The data ▸

-----

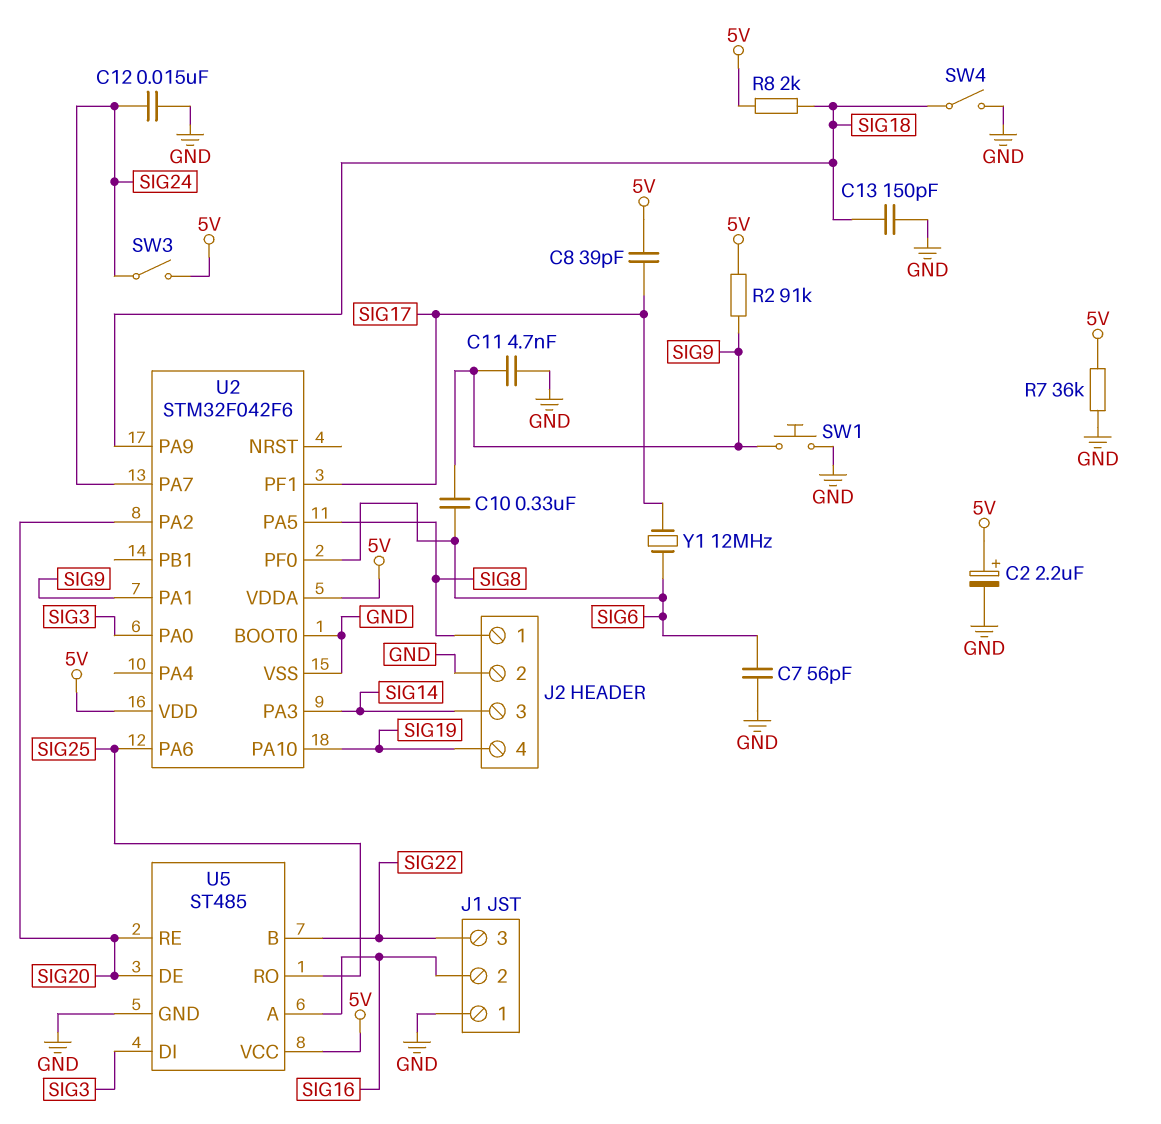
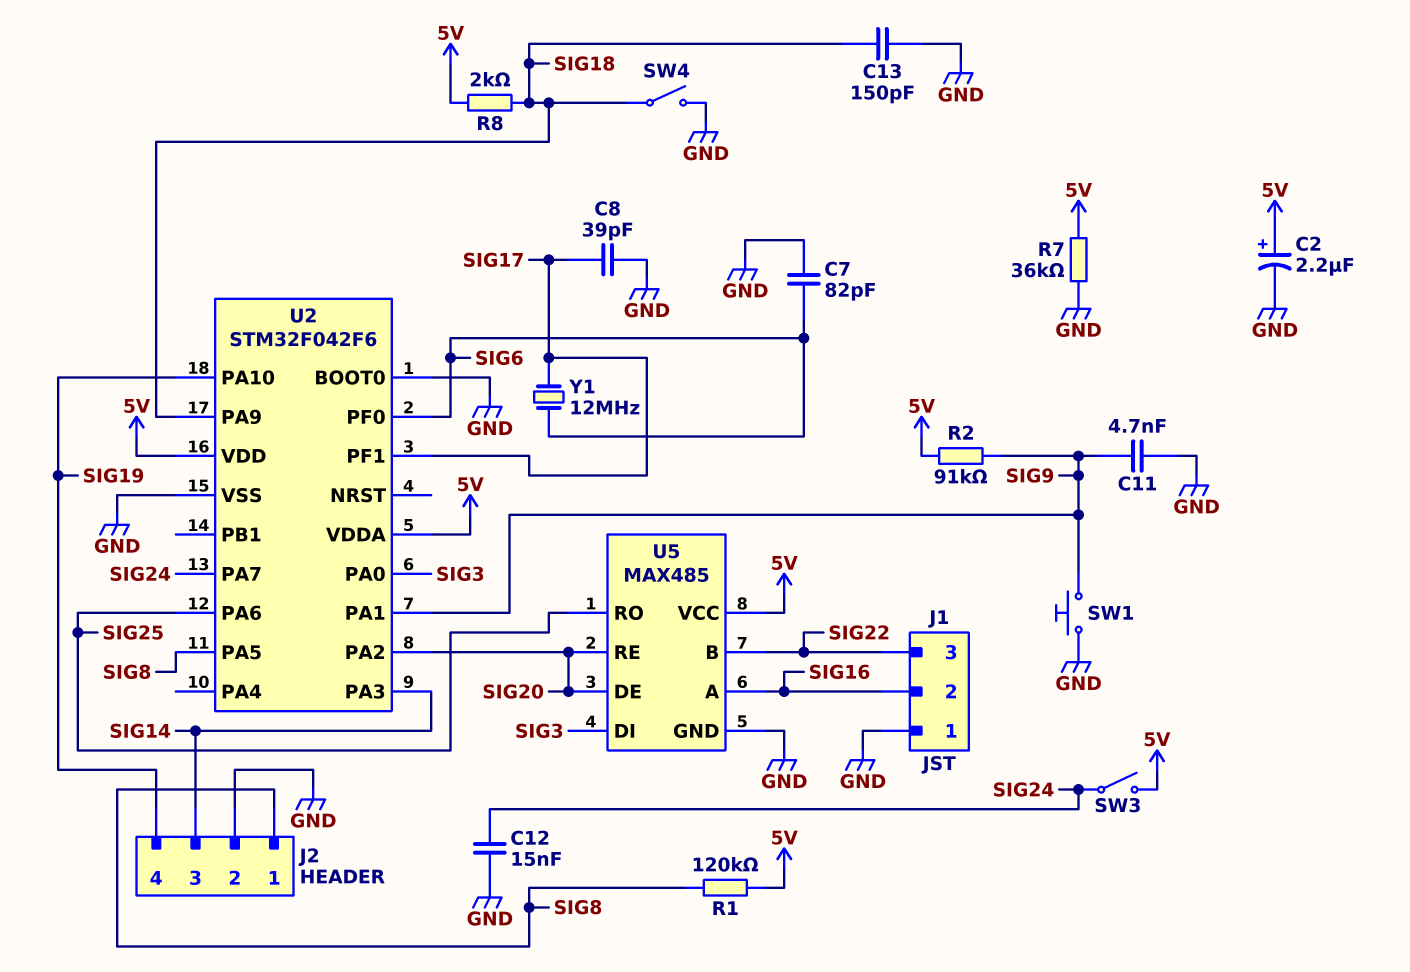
C7: 56pF (GND, SIG6) -> 82pF (GND, SIG6)
C8: 39pF (5V, SIG17) -> 39pF (GND, SIG17)
C10: 330nF (SIG6, SIG9) -> none
R1: none -> 120k (5V, SIG8)
U5: ST485 -> MAX485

-----

What the exercise asks ▸
Repeat all entries exactly. Skip the pictures.

Output for this task ▸
C7: 56pF (GND, SIG6) -> 82pF (GND, SIG6)
C8: 39pF (5V, SIG17) -> 39pF (GND, SIG17)
C10: 330nF (SIG6, SIG9) -> none
R1: none -> 120k (5V, SIG8)
U5: ST485 -> MAX485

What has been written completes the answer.